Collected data

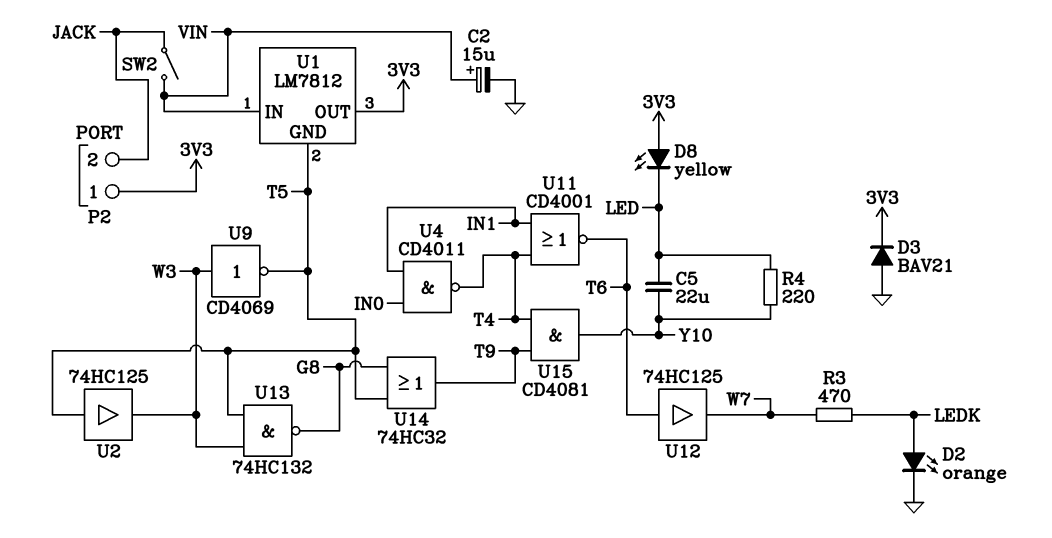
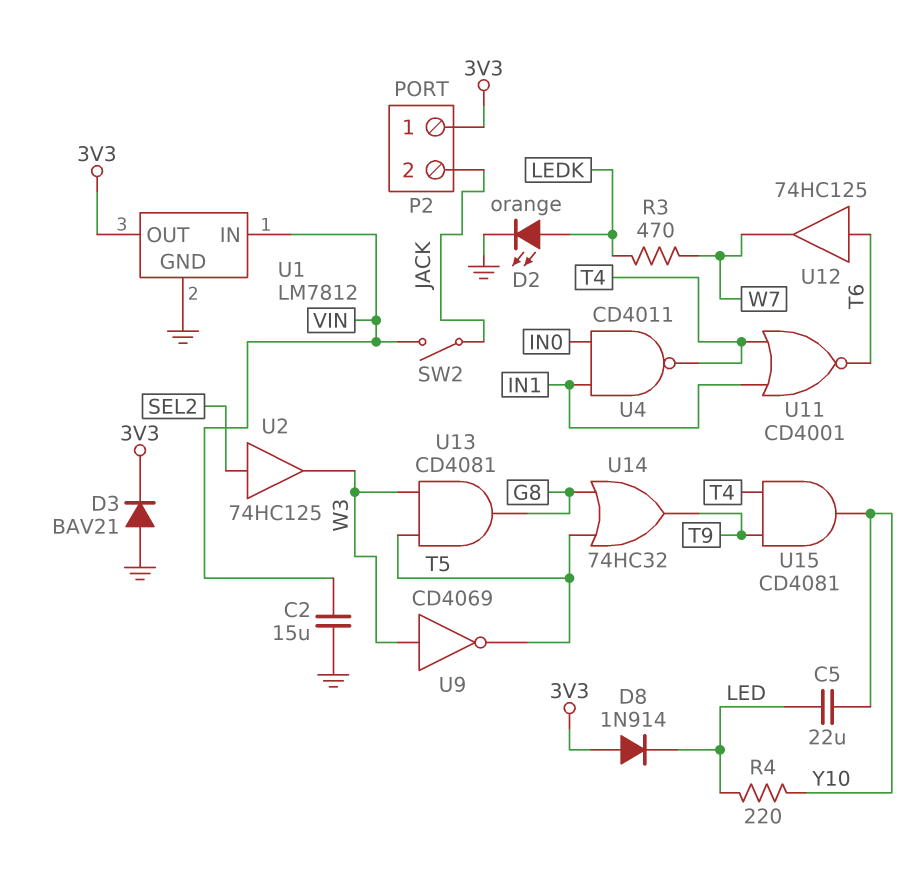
C2: 15uF (plus VIN, minus GND) -> 15uF (GND, VIN)
D8: LED yellow (A 3V3, K LED) -> diode 1N914 (A 3V3, K LED)
U1 pin GND: T5 -> GND
U2: buffer 74HC125 (in T5, out W3) -> buffer 74HC125 (in SEL2, out W3)
U13: NAND 74HC132 (in T5, in W3, out G8) -> AND CD4081 (in T5, in W3, out G8)

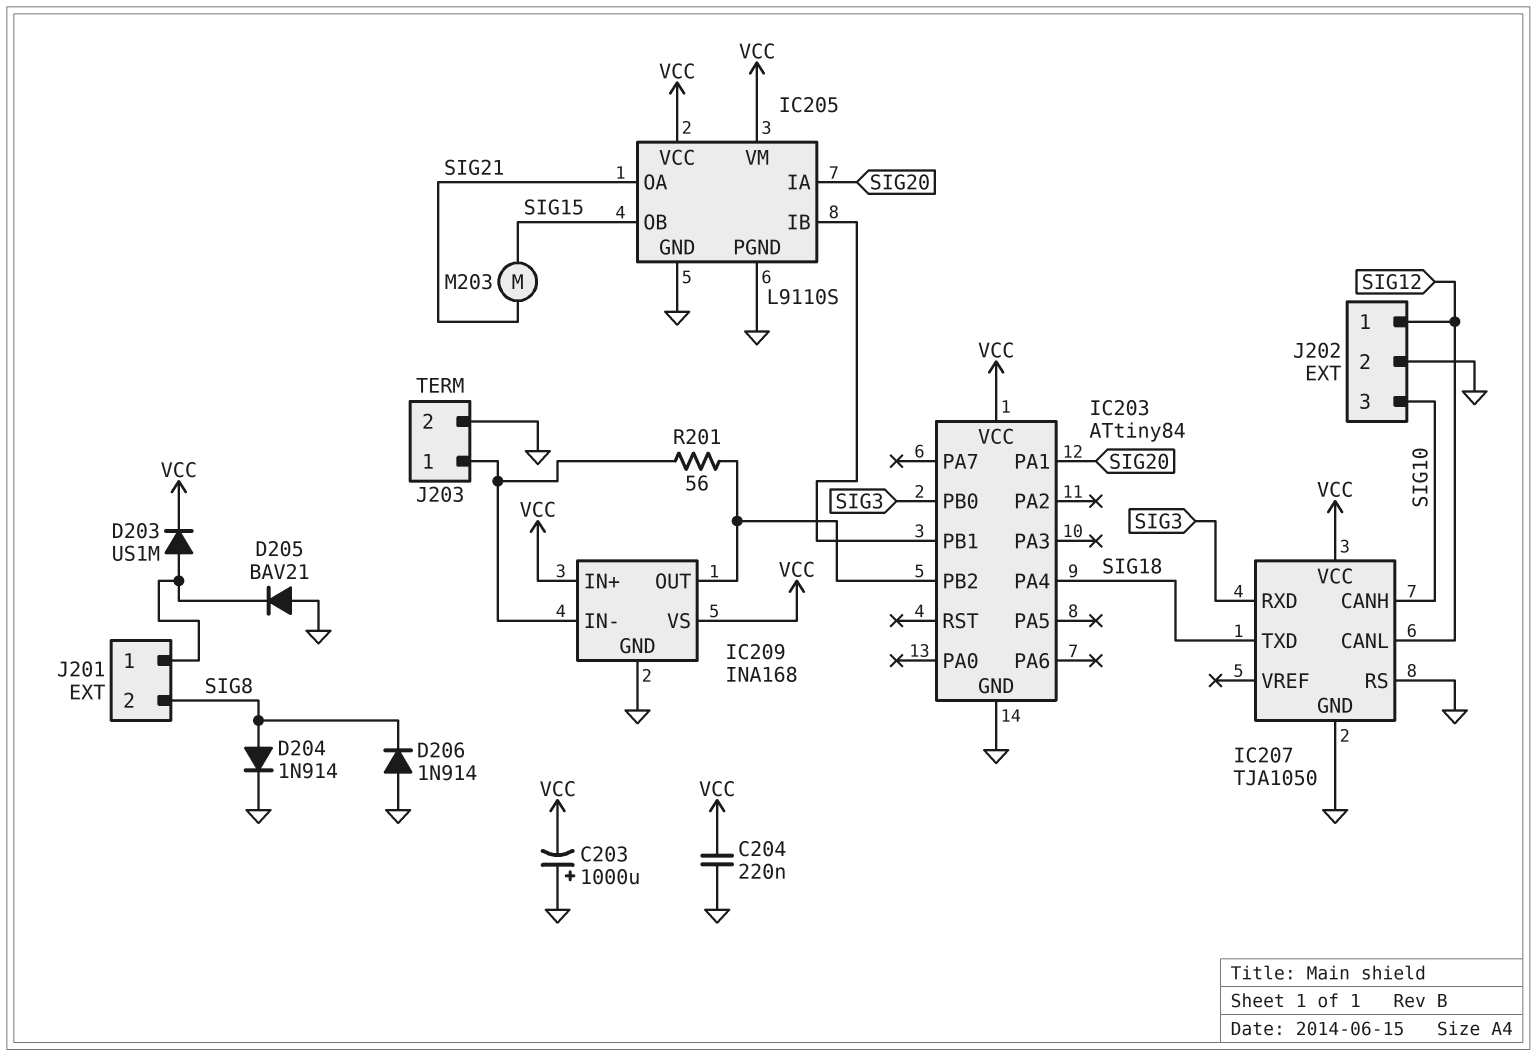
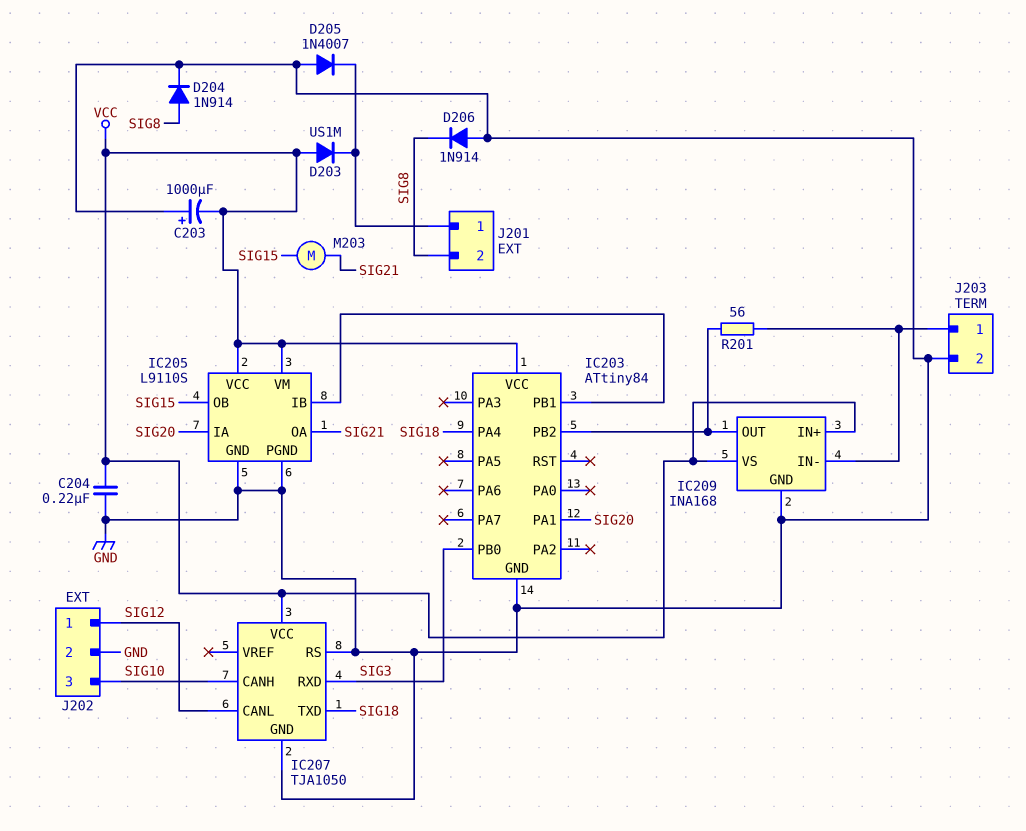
D203: diode US1M (A J201/1, K VCC) -> diode US1M (A VCC, K J201/1)
D205: diode BAV21 (A GND, K J201/1) -> diode 1N4007 (A GND, K J201/1)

> _Assignment_
Each entry is to be output exactly, and no picture is to appear.

> _Written answer_
C2: 15uF (plus VIN, minus GND) -> 15uF (GND, VIN)
D8: LED yellow (A 3V3, K LED) -> diode 1N914 (A 3V3, K LED)
U1 pin GND: T5 -> GND
U2: buffer 74HC125 (in T5, out W3) -> buffer 74HC125 (in SEL2, out W3)
U13: NAND 74HC132 (in T5, in W3, out G8) -> AND CD4081 (in T5, in W3, out G8)

D203: diode US1M (A J201/1, K VCC) -> diode US1M (A VCC, K J201/1)
D205: diode BAV21 (A GND, K J201/1) -> diode 1N4007 (A GND, K J201/1)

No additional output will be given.